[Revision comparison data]
--
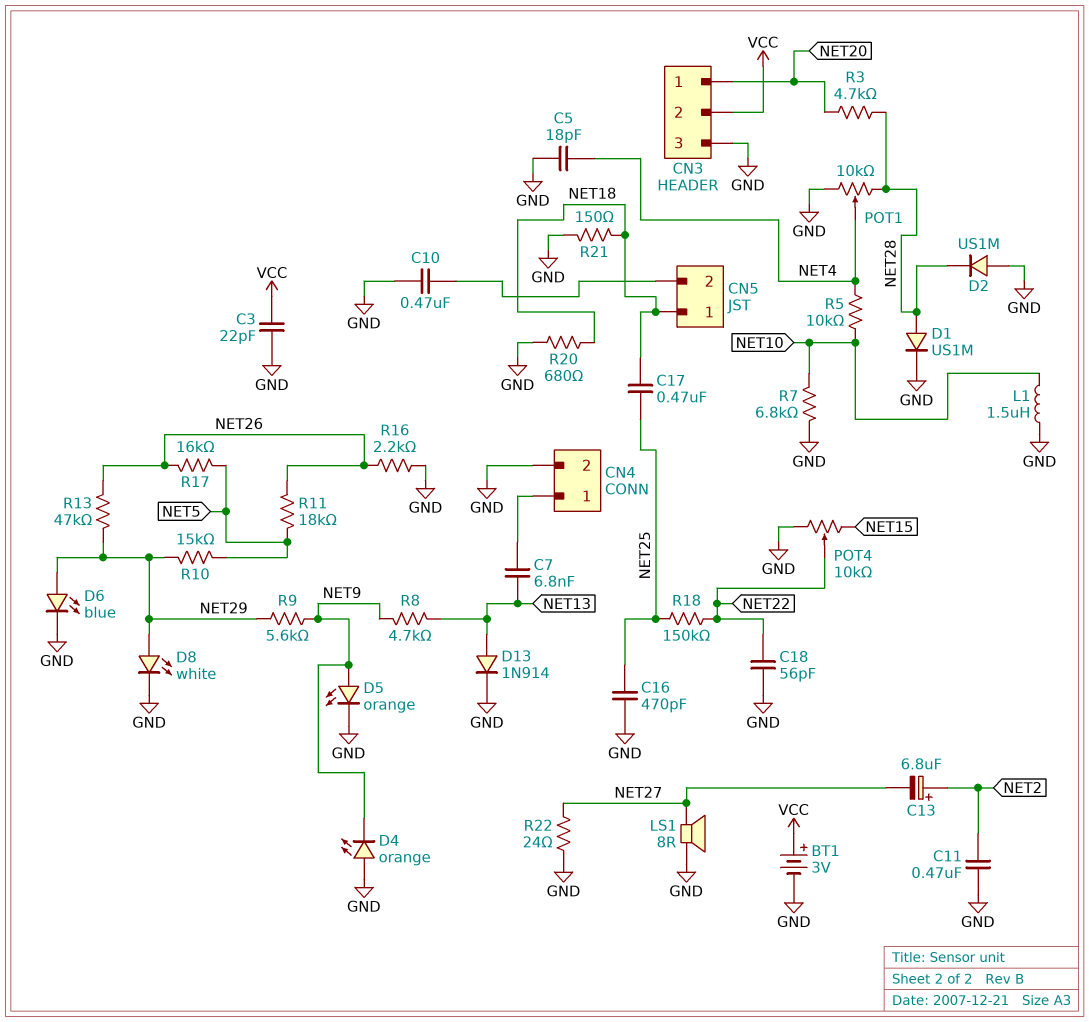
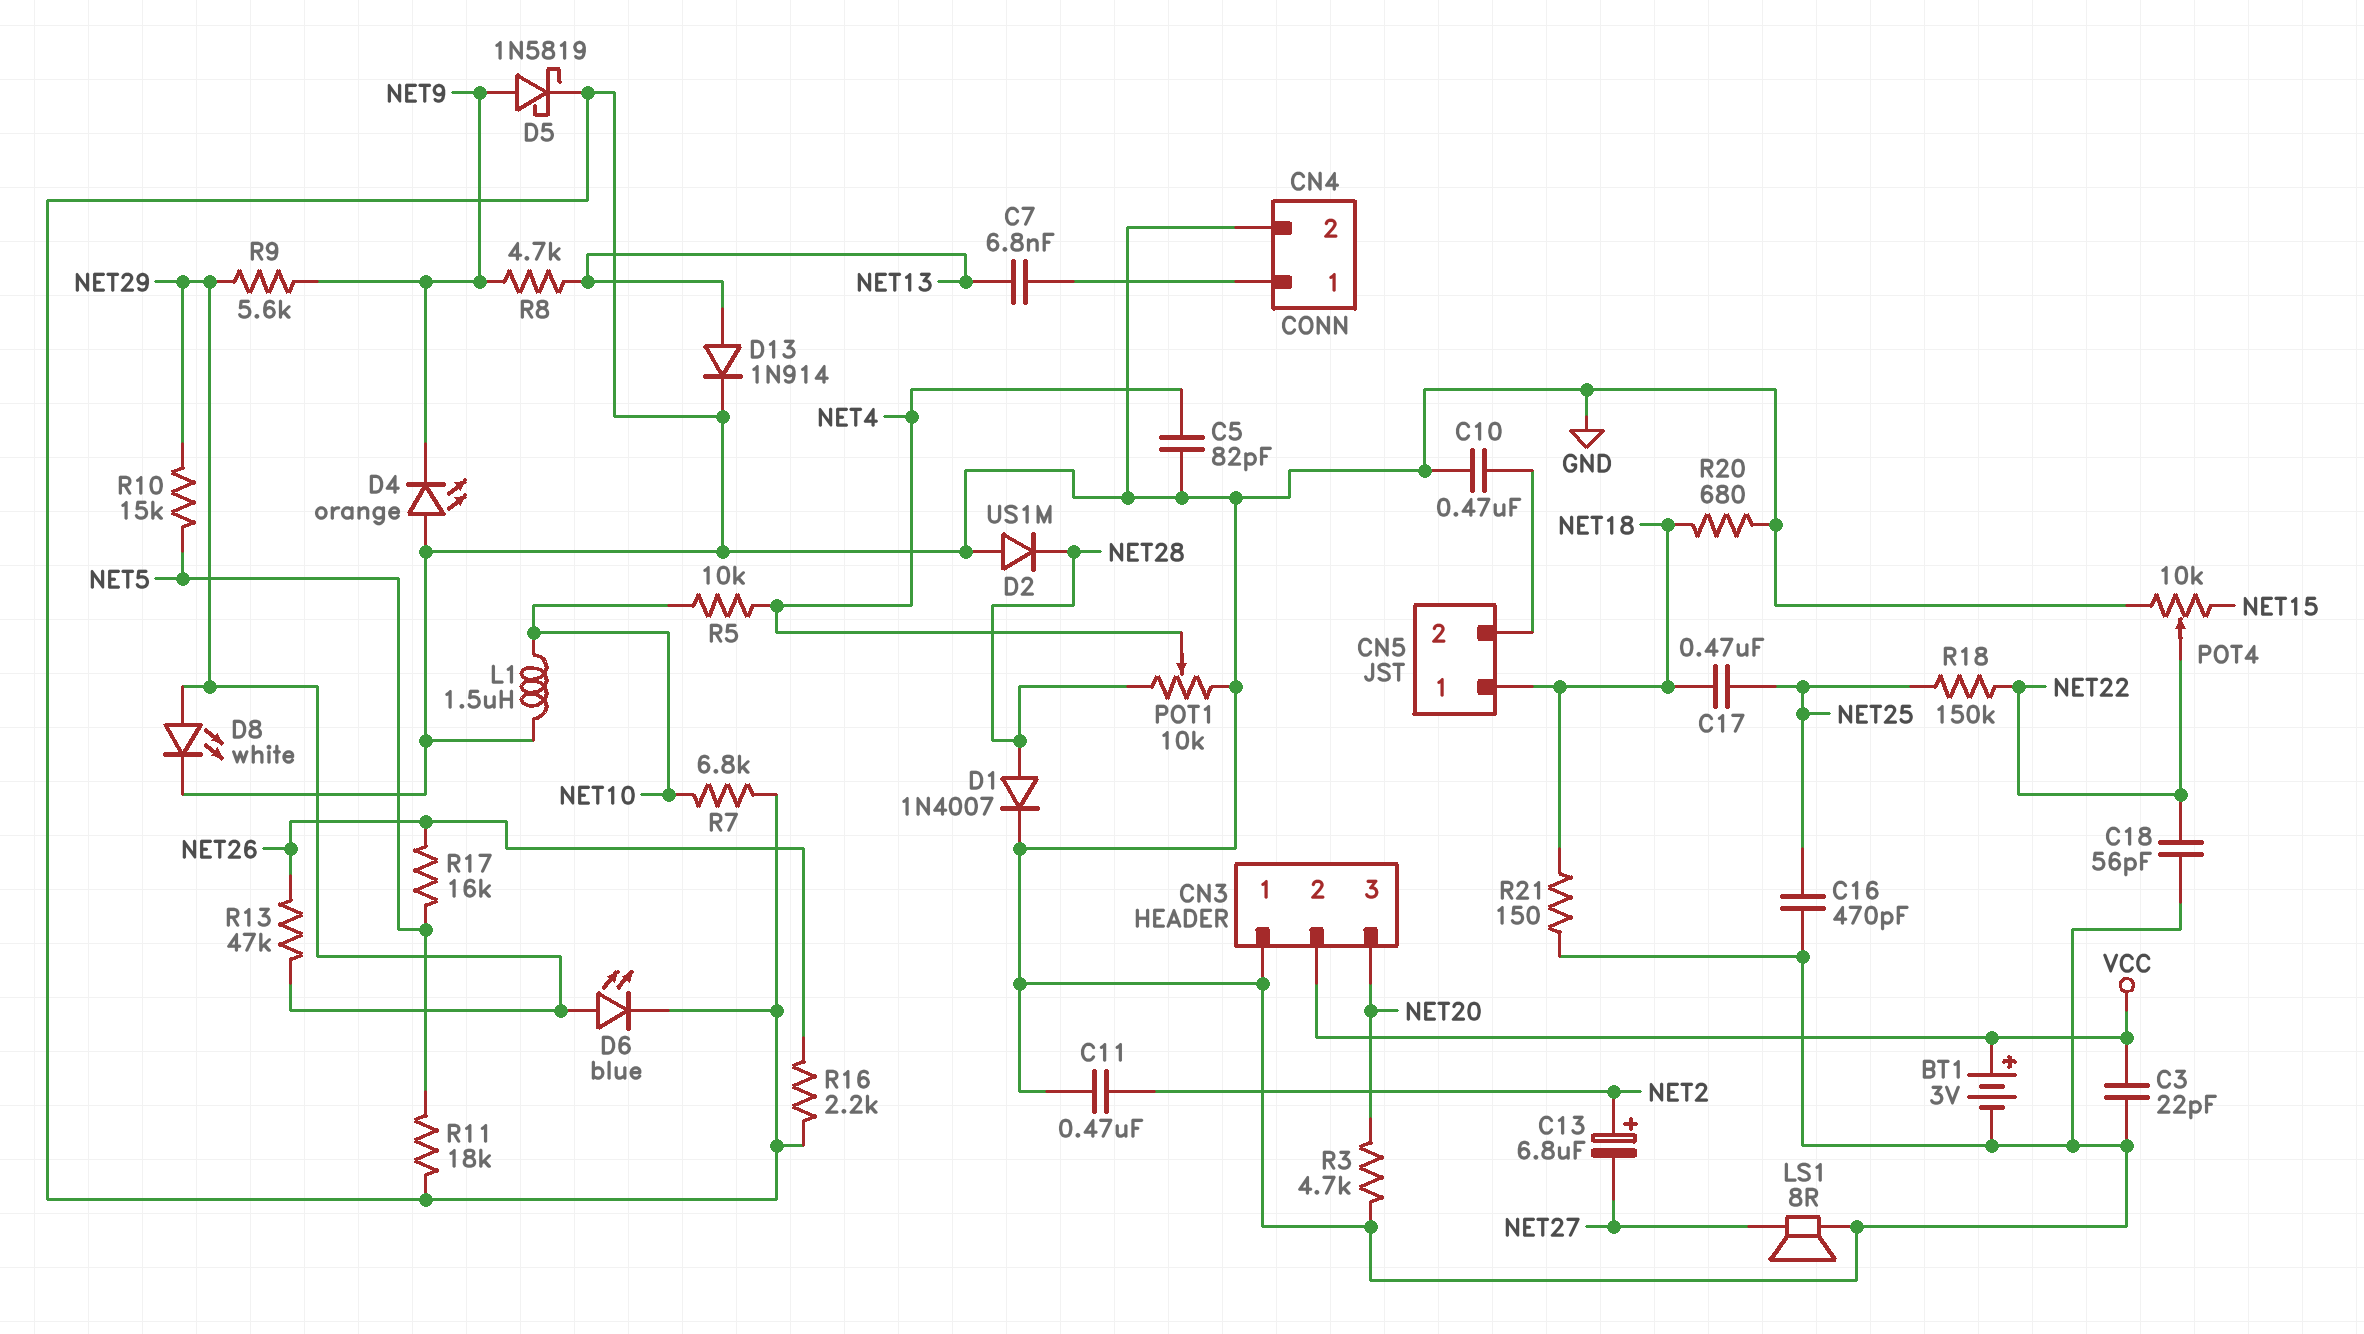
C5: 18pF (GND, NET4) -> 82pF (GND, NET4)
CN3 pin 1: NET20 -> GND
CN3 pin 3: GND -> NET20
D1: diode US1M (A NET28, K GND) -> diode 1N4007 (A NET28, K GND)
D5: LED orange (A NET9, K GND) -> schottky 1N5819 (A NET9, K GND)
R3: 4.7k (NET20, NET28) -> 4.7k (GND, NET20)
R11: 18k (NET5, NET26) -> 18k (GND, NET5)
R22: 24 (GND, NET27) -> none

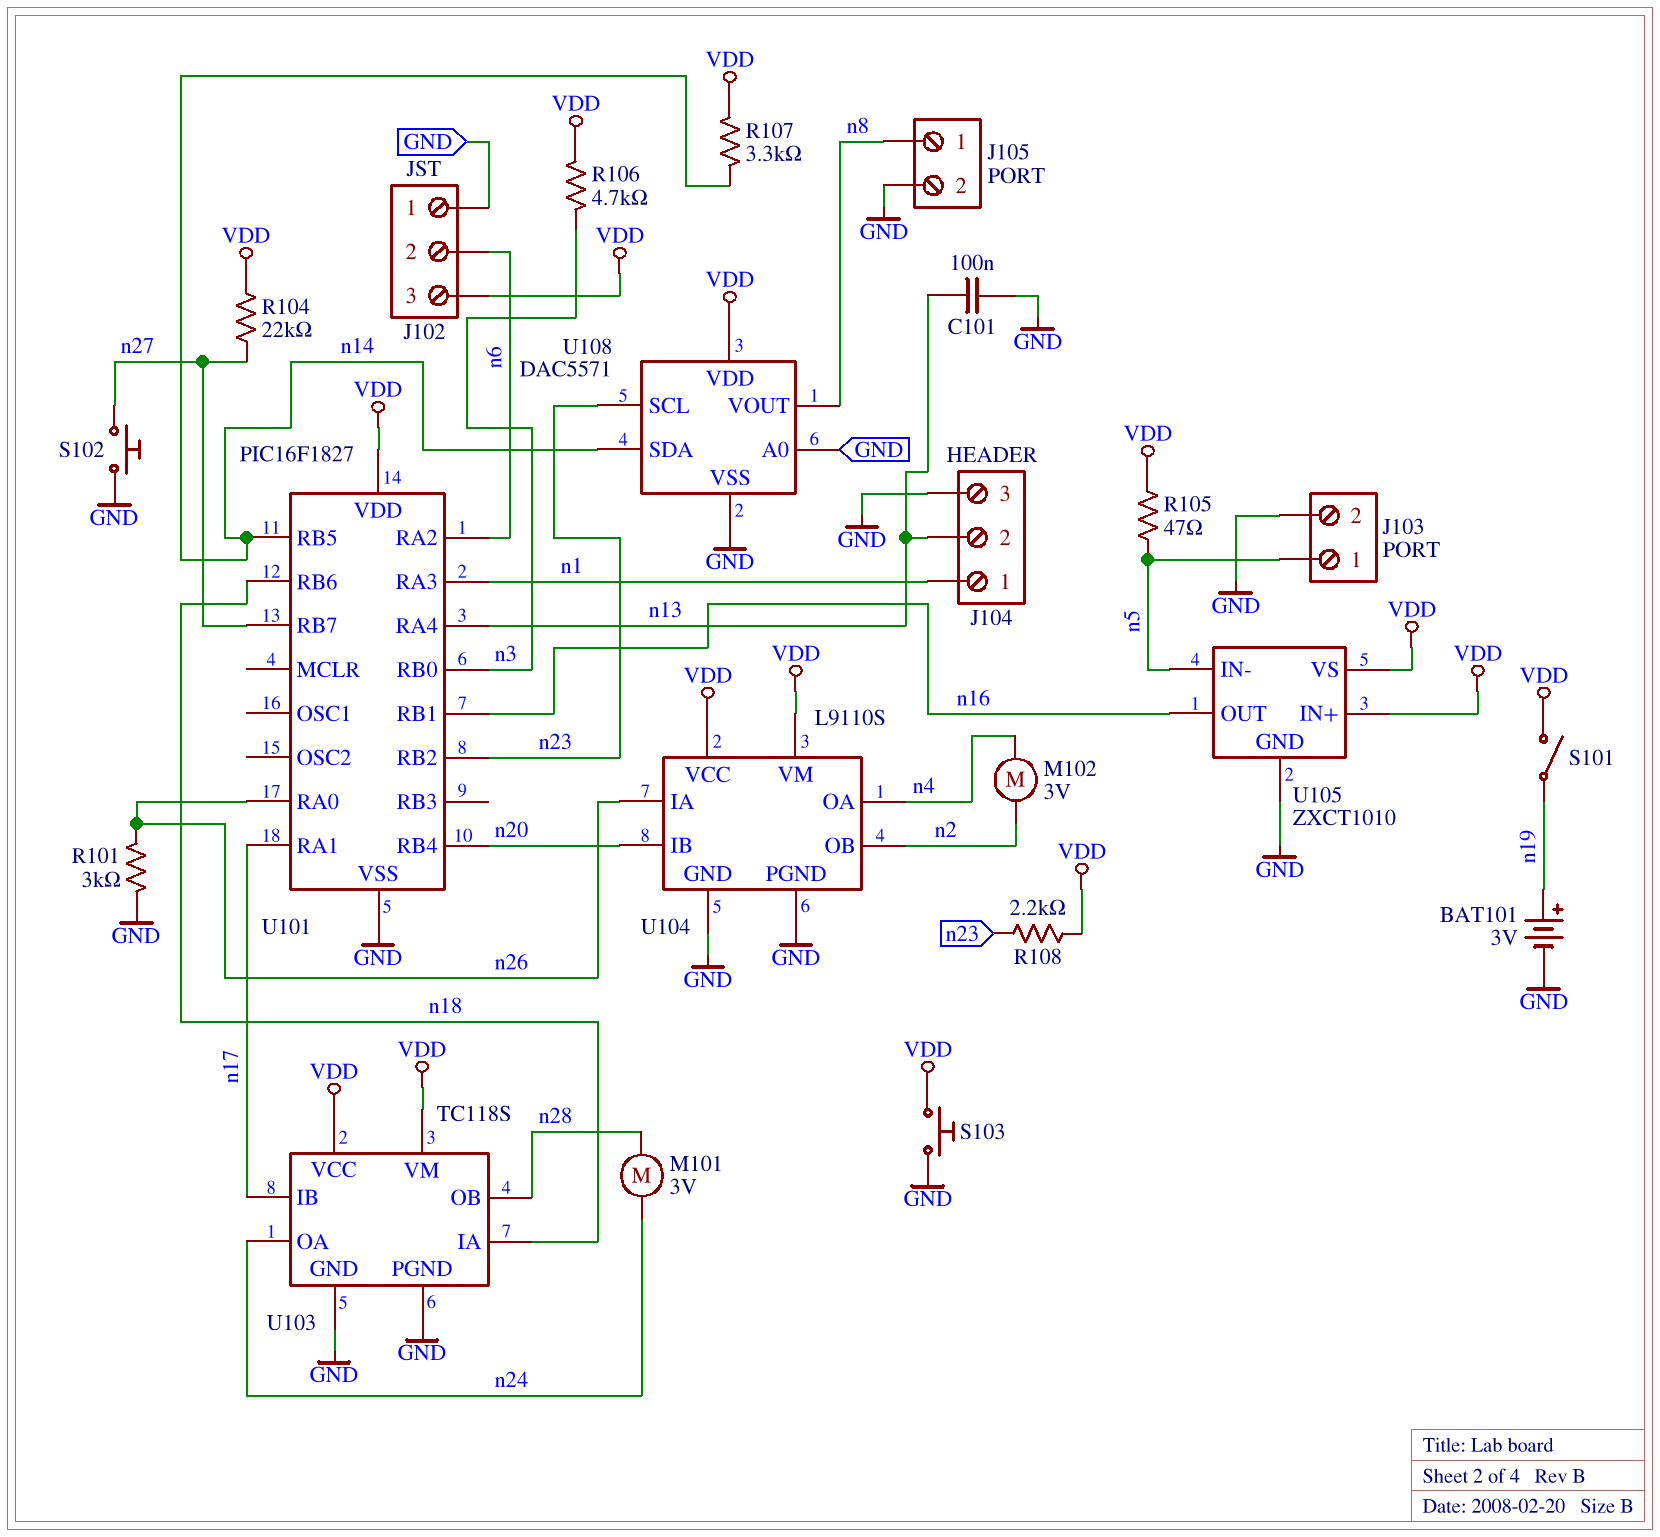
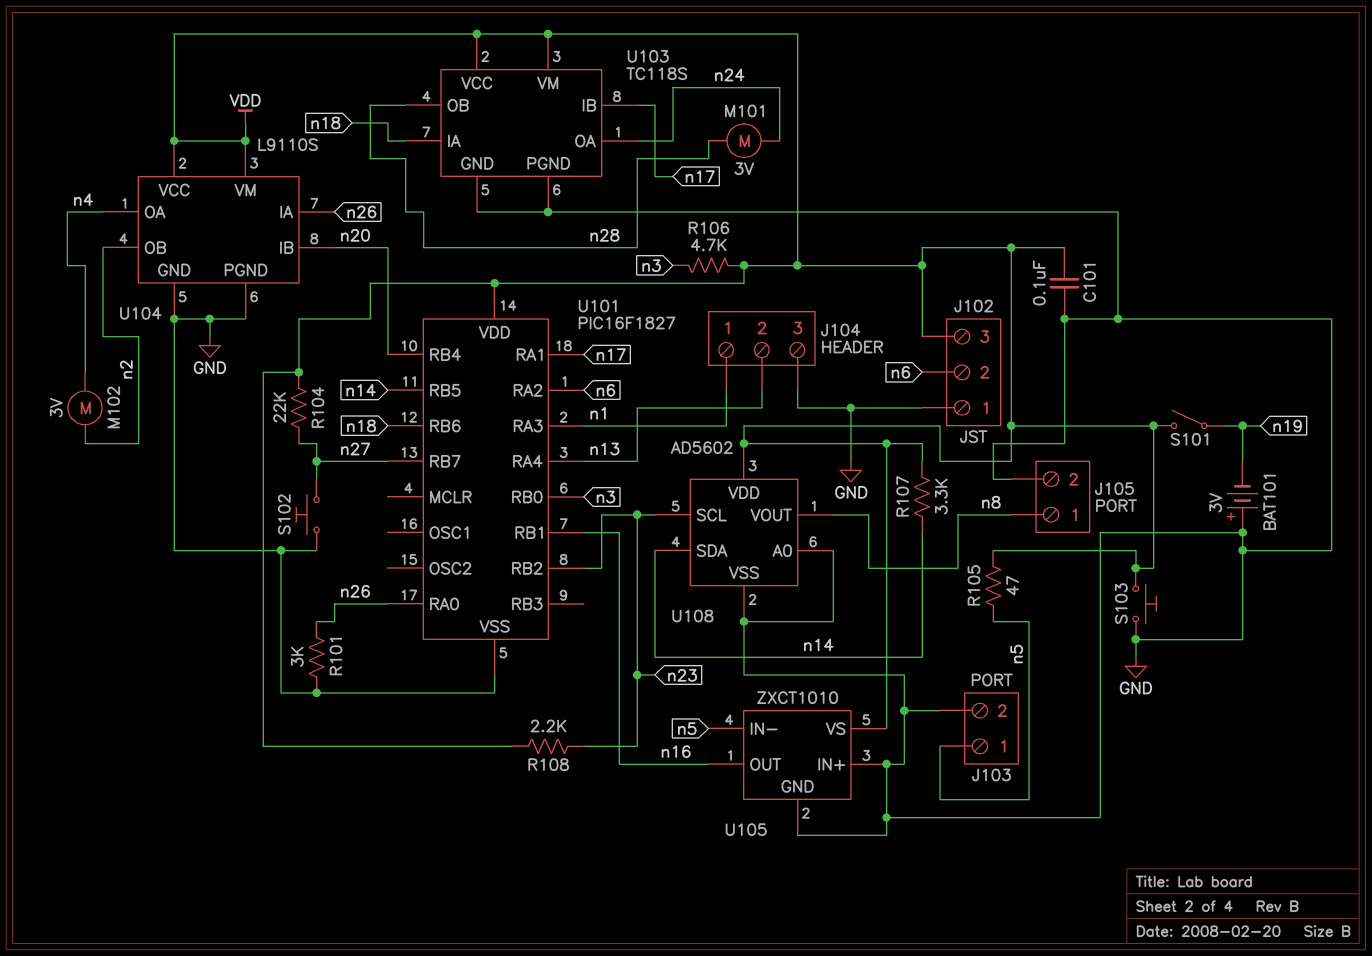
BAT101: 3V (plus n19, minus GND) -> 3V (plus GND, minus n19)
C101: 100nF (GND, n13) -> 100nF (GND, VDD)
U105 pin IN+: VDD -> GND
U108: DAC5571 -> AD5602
--
Transcribe the records above exactly, without images.

C5: 18pF (GND, NET4) -> 82pF (GND, NET4)
CN3 pin 1: NET20 -> GND
CN3 pin 3: GND -> NET20
D1: diode US1M (A NET28, K GND) -> diode 1N4007 (A NET28, K GND)
D5: LED orange (A NET9, K GND) -> schottky 1N5819 (A NET9, K GND)
R3: 4.7k (NET20, NET28) -> 4.7k (GND, NET20)
R11: 18k (NET5, NET26) -> 18k (GND, NET5)
R22: 24 (GND, NET27) -> none

BAT101: 3V (plus n19, minus GND) -> 3V (plus GND, minus n19)
C101: 100nF (GND, n13) -> 100nF (GND, VDD)
U105 pin IN+: VDD -> GND
U108: DAC5571 -> AD5602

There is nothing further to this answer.